* Exercise aim *
Write the line that contains "yellow cutting board [366,212,483,338]" and each one after it, word for word, ending with the final line of the data.
Dataset excerpt below:
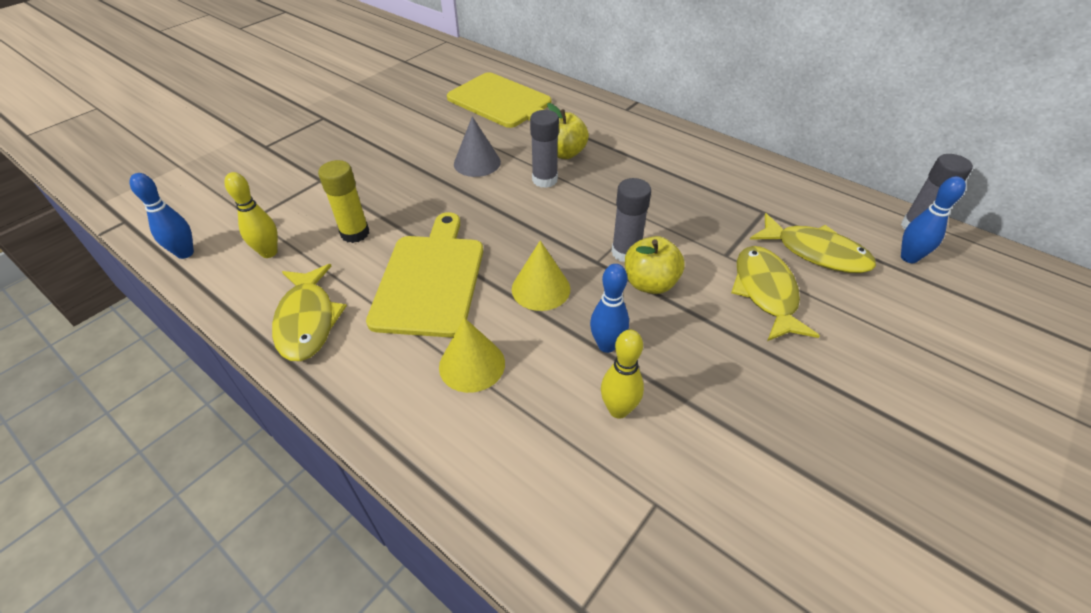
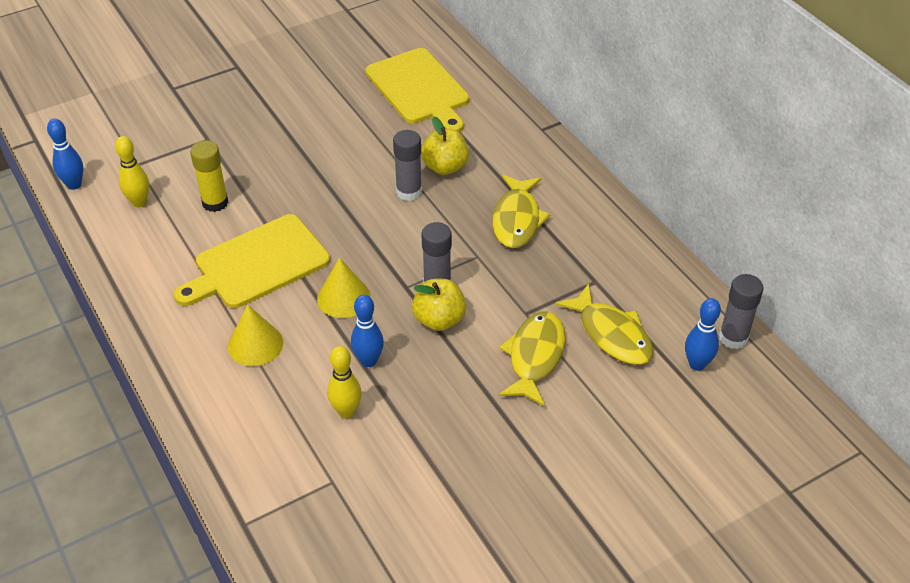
camera: 20 degrees right, 0 degrees up
yellow fish [272,264,347,361] -> yellow fish moved to [492,174,550,248]
yellow cutting board [366,212,483,338] -> yellow cutting board turned 150 degrees counterclockwise [174,214,330,308]
grey cone [454,116,501,177] -> none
End of Dataset excerpt.
* Task response *
yellow cutting board [366,212,483,338] -> yellow cutting board turned 150 degrees counterclockwise [174,214,330,308]
grey cone [454,116,501,177] -> none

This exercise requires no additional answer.